_TASK STATEMENT:_ Scan the records for "pink". Show the matching lines.

_RAW DATA:_

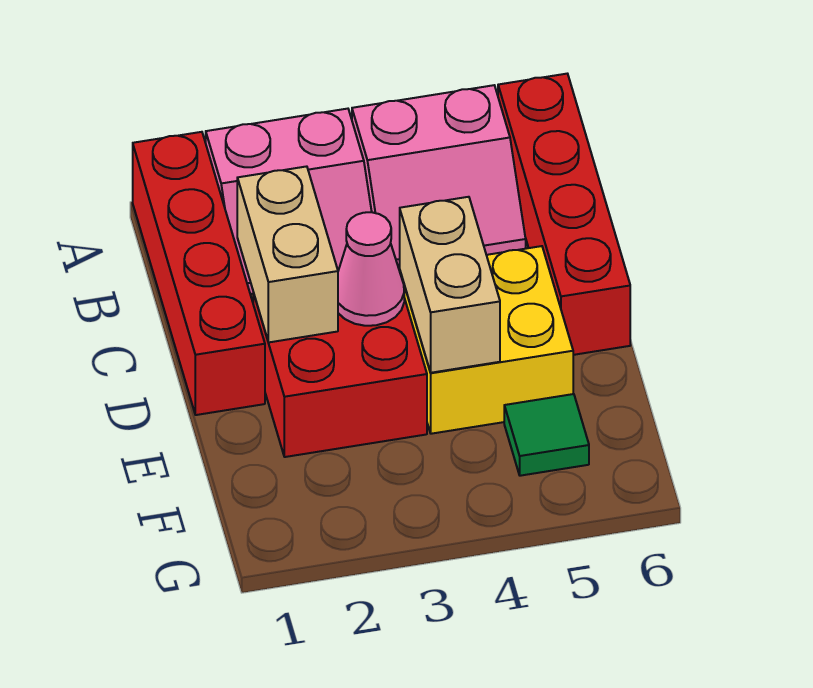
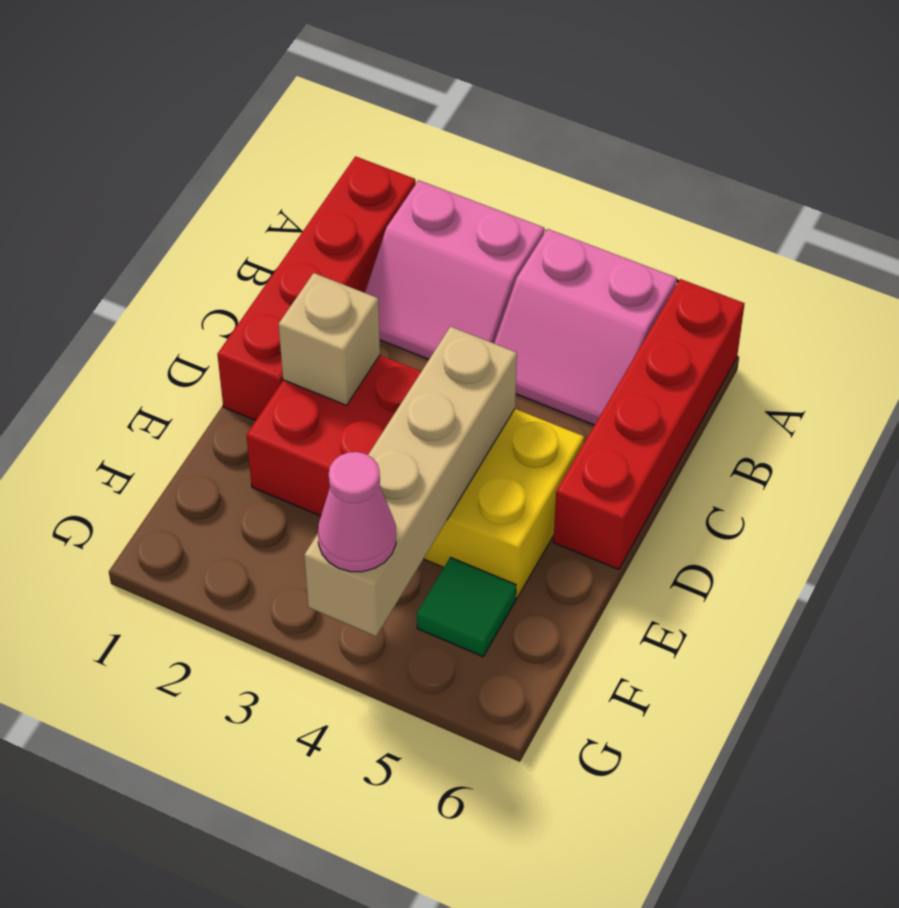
tan brick C2:D2 level 2 -> tan brick D2 level 2
pink cone D3 level 2 -> pink cone G4 level 3
tan brick D4:E4 level 2 -> tan brick D4:G4 level 2

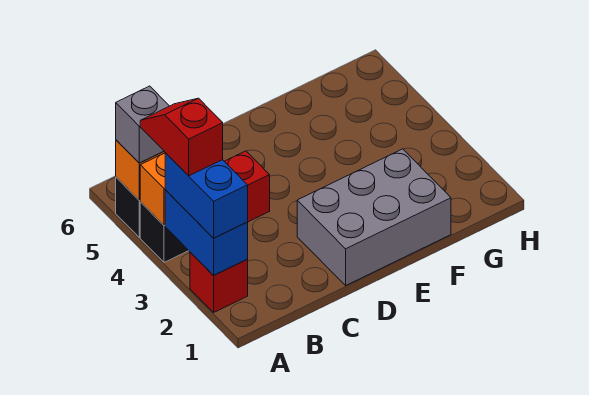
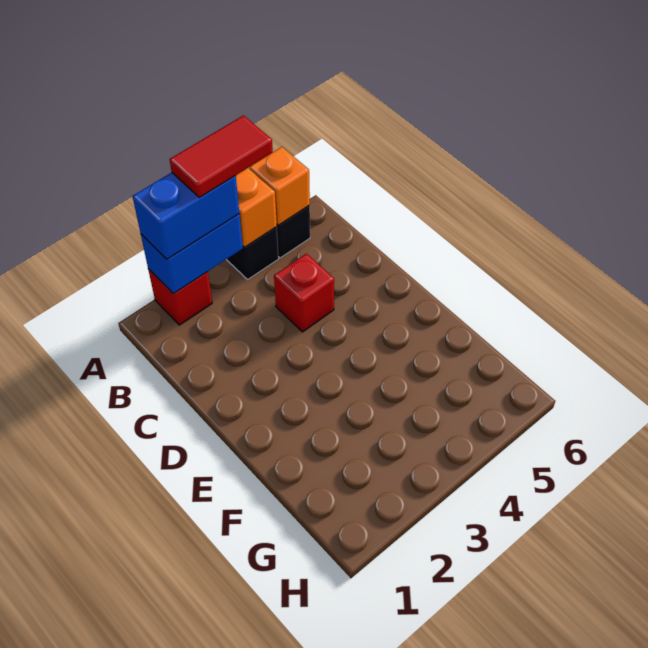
red slope A3:A4 level 4 top 3 -> red tile A3:A4 level 4
grey brick A5 level 3 -> none
grey brick D1:F2 level 1 -> none

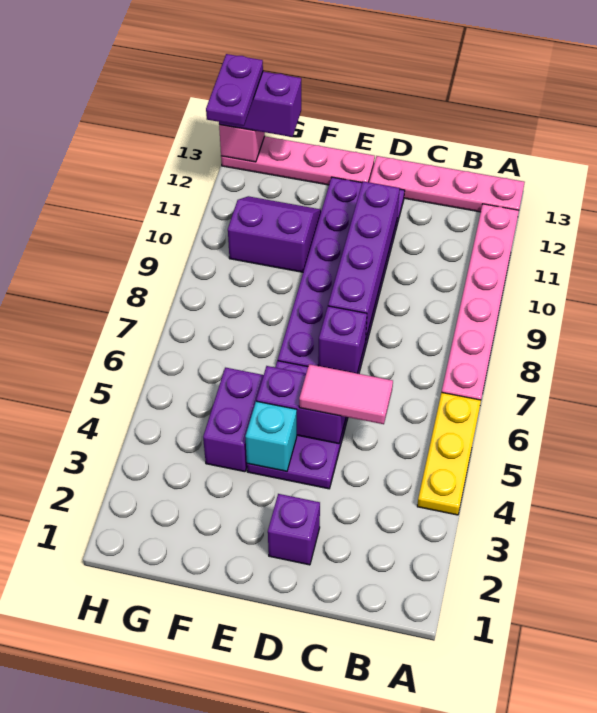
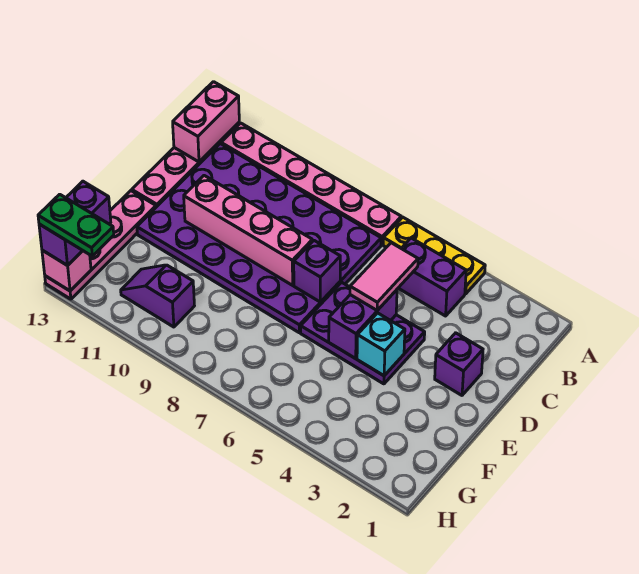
none -> pink brick A13:B13 level 2
purple plate D7:E12 level 1 -> purple plate B7:E12 level 1
purple brick D8:D11 level 2 -> pink brick D8:D11 level 2
purple brick F4:F5 level 1 -> purple brick B4:B5 level 1
purple slope F10:G11 level 1 top 10 -> purple slope G10:G11 level 1 top 10
purple plate H12:H13 level 4 -> green plate H12:H13 level 4

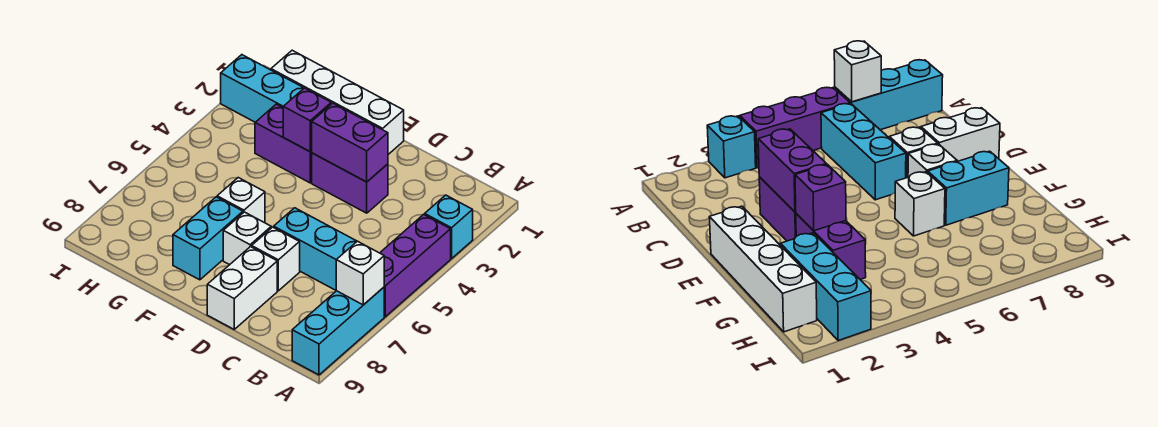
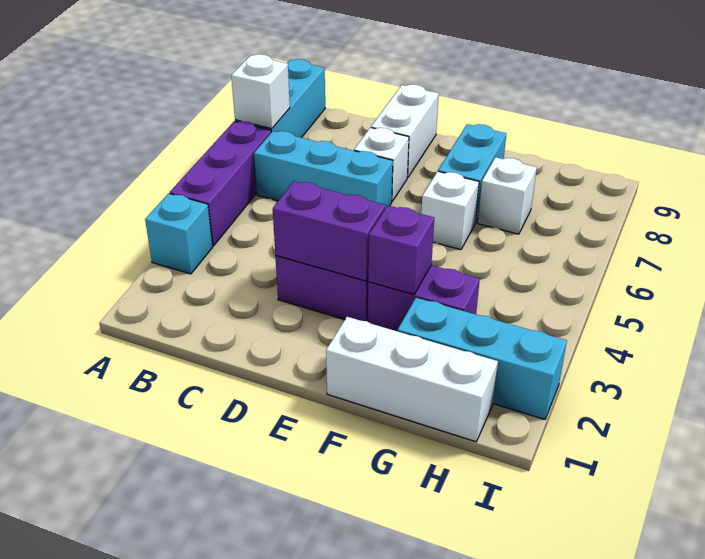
white brick E1:H1 level 1 -> white brick F1:H1 level 1
white brick E7 level 1 -> white brick G7 level 1

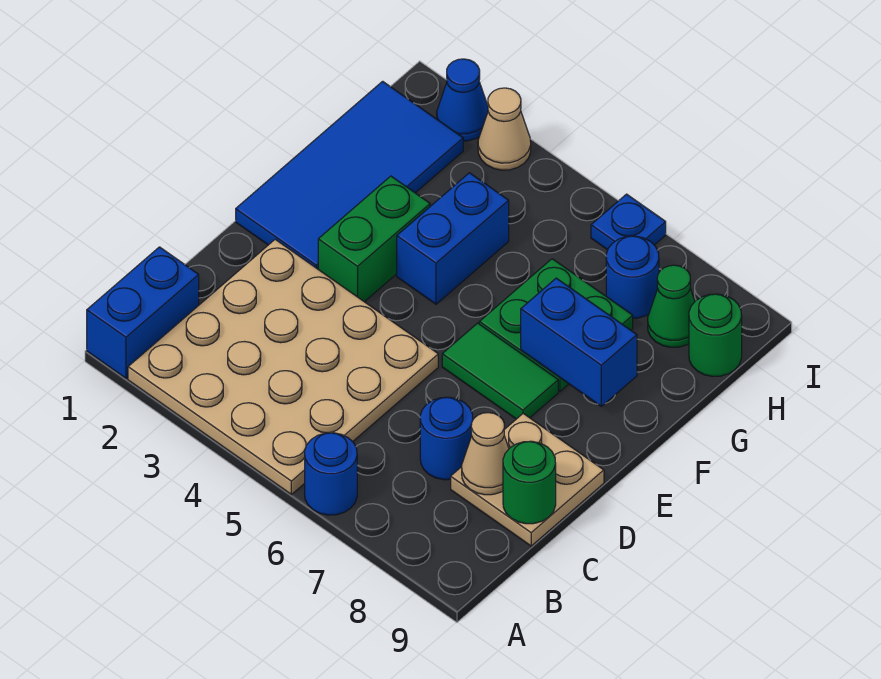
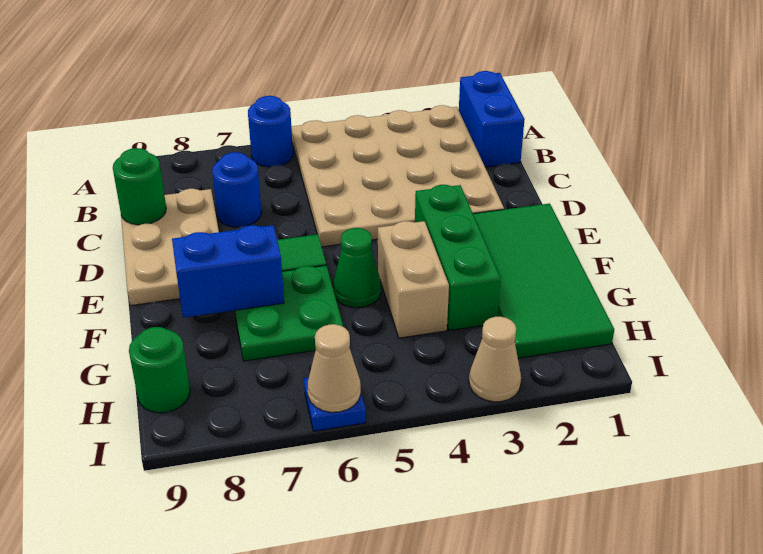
tan plate C8:D9 level 1 -> tan plate C8:E9 level 1
tan cone C8 level 2 -> tan cone I6 level 2
blue tile E1:H2 level 1 -> green tile E1:H2 level 1
green brick E3:F3 level 1 -> green brick E3:G3 level 1
blue brick F4:G4 level 1 -> tan brick F4:G4 level 1
blue round brick H7 level 1 -> none
green cone H8 level 1 -> green cone F5 level 1
blue cone I2 level 1 -> none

_RESPONSE TO THIS TASK:_
pink cone D3 level 2 -> pink cone G4 level 3
none -> pink brick A13:B13 level 2
purple brick D8:D11 level 2 -> pink brick D8:D11 level 2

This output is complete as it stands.